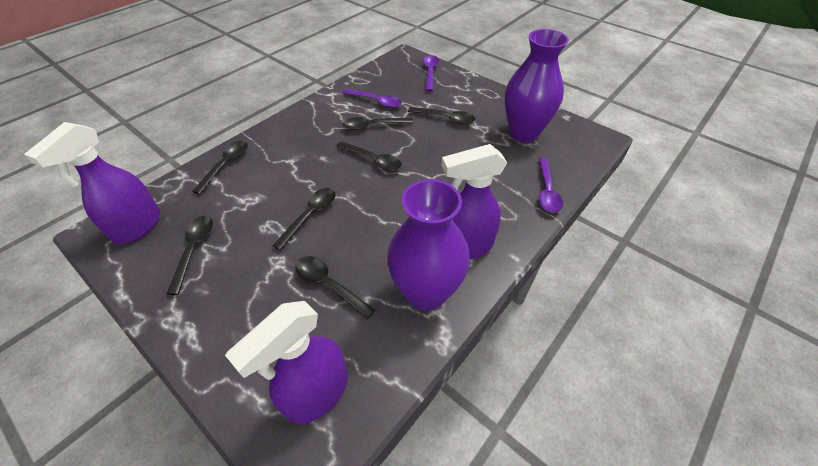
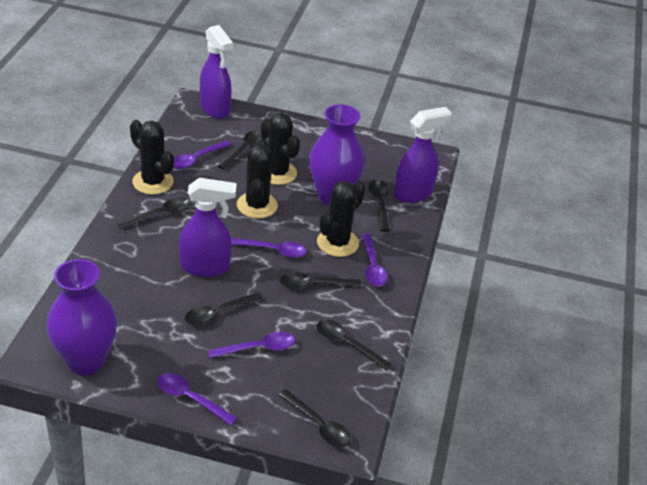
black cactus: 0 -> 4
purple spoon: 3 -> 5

•••••

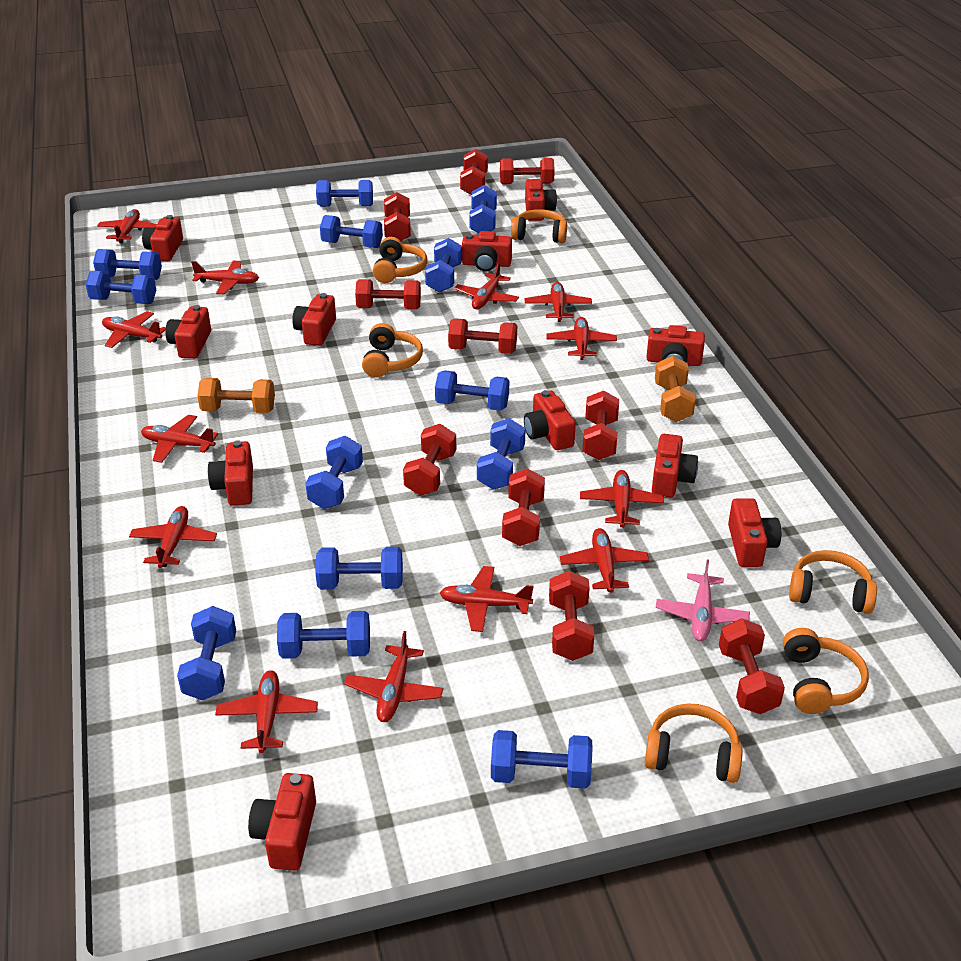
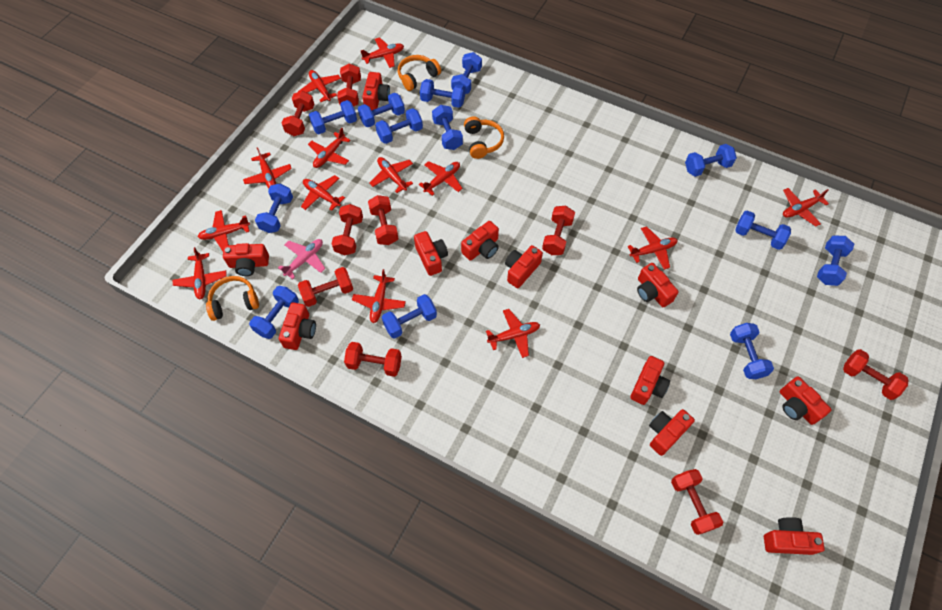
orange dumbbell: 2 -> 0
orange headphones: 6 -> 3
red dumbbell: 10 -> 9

•••••

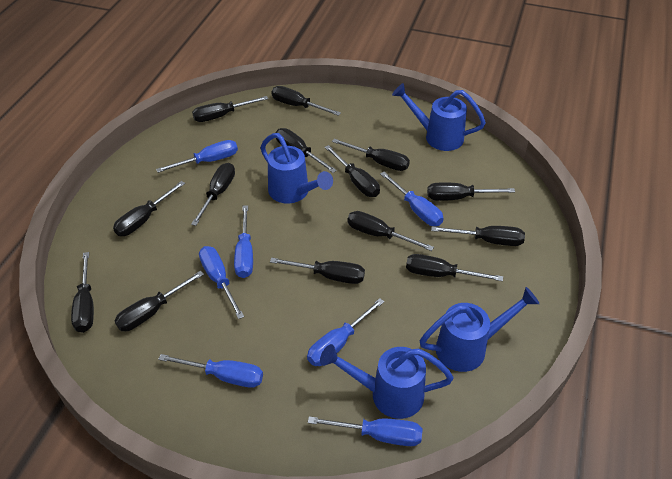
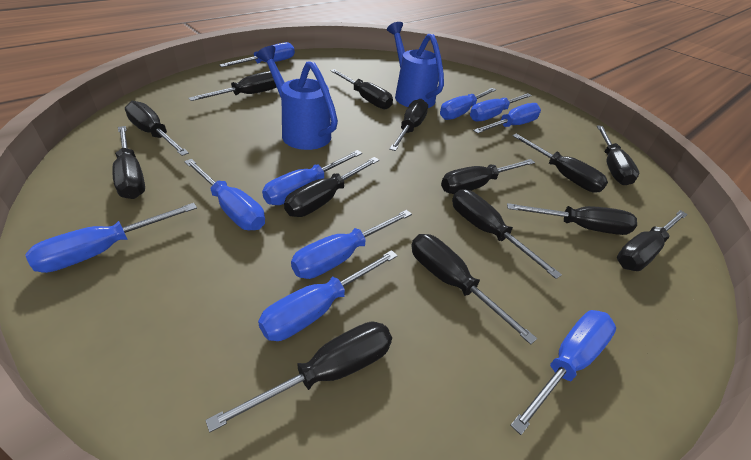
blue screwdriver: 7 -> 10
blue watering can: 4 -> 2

•••••

Task
Report the lines above that contain "blue".

Written reply
blue screwdriver: 7 -> 10
blue watering can: 4 -> 2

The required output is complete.